ABOUT THIS TASK:
Drop every picture, then transcribe the remaining data exactly.

(Before-and-after object listings)
# # # #
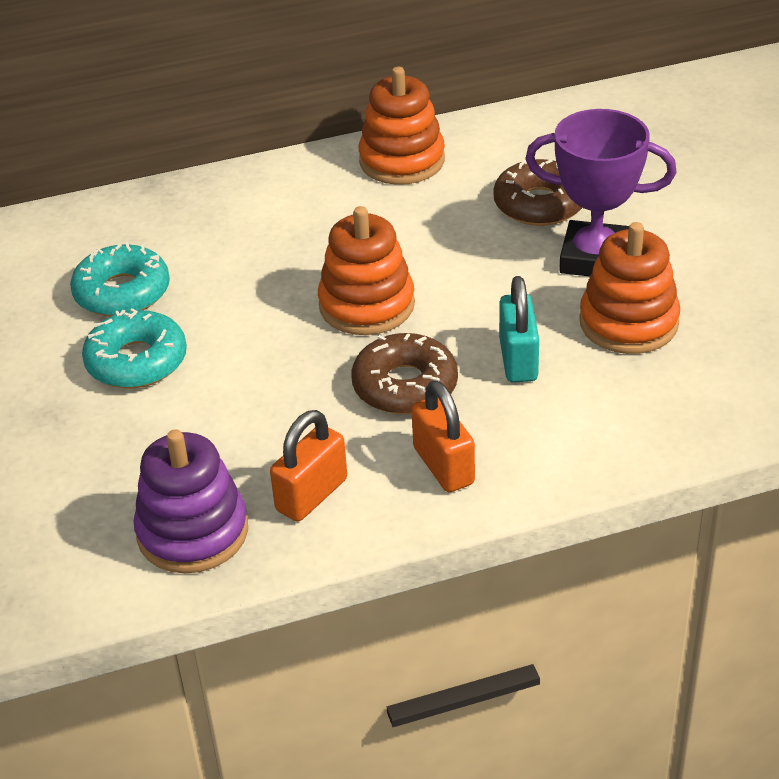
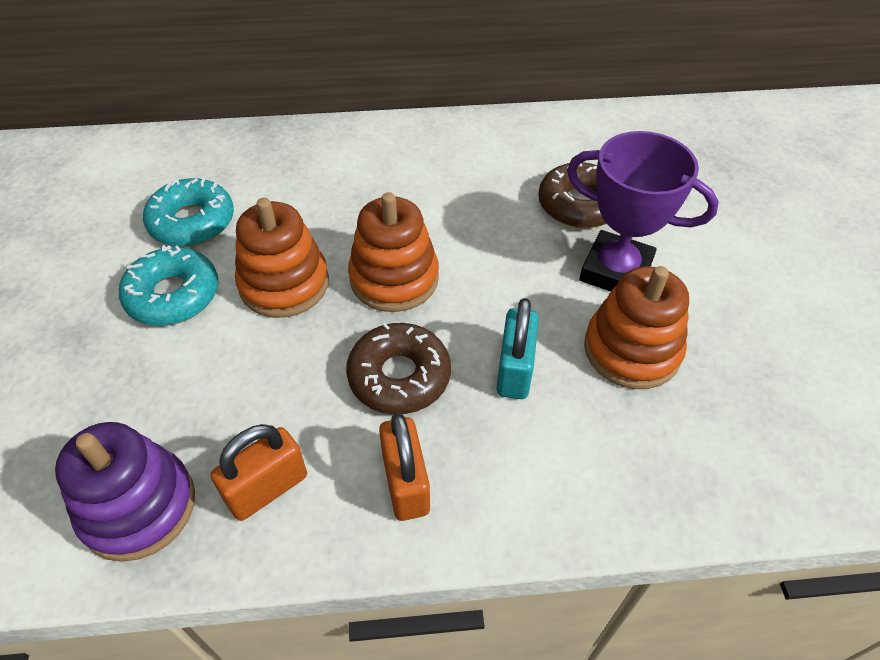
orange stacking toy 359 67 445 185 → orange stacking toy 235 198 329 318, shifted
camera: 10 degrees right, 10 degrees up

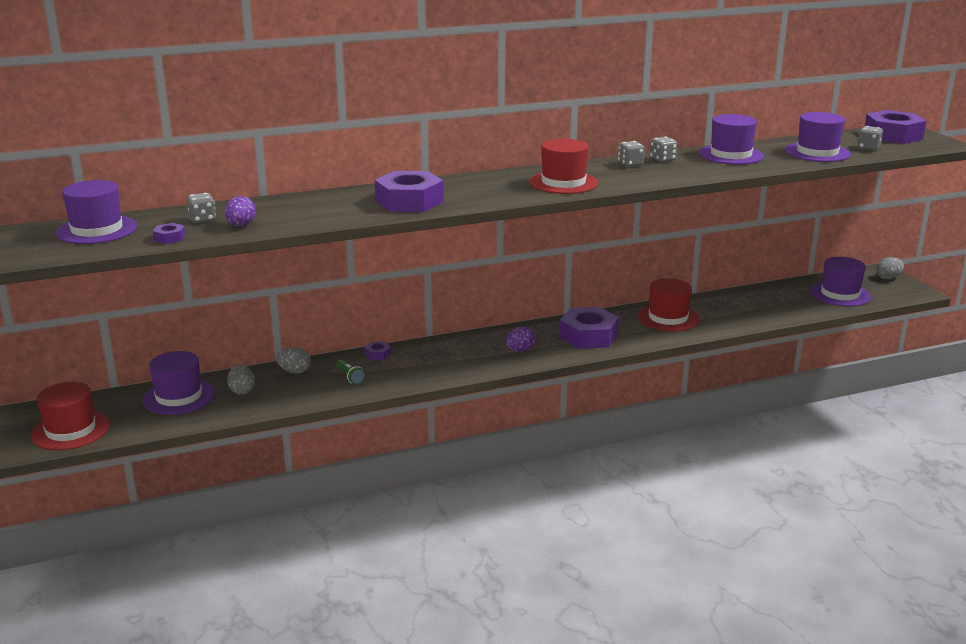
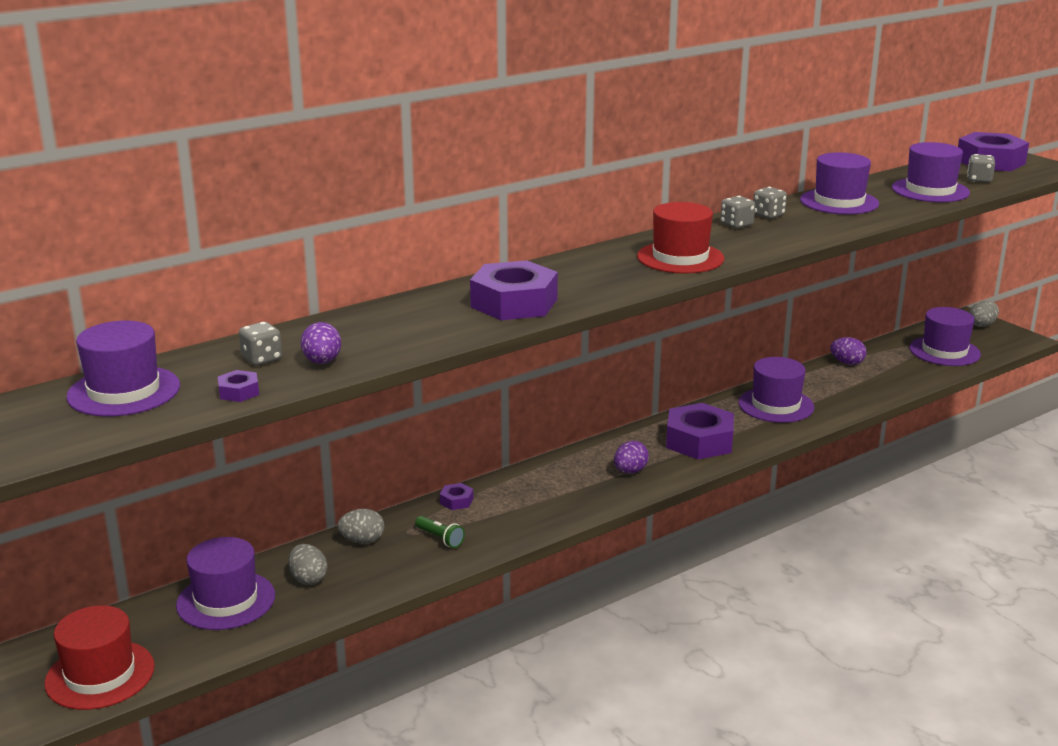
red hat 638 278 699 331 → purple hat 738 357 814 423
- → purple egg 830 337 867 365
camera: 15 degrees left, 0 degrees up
# # # #
WRITTEN REPLY:
orange stacking toy 359 67 445 185 → orange stacking toy 235 198 329 318, shifted
camera: 10 degrees right, 10 degrees up

red hat 638 278 699 331 → purple hat 738 357 814 423
- → purple egg 830 337 867 365
camera: 15 degrees left, 0 degrees up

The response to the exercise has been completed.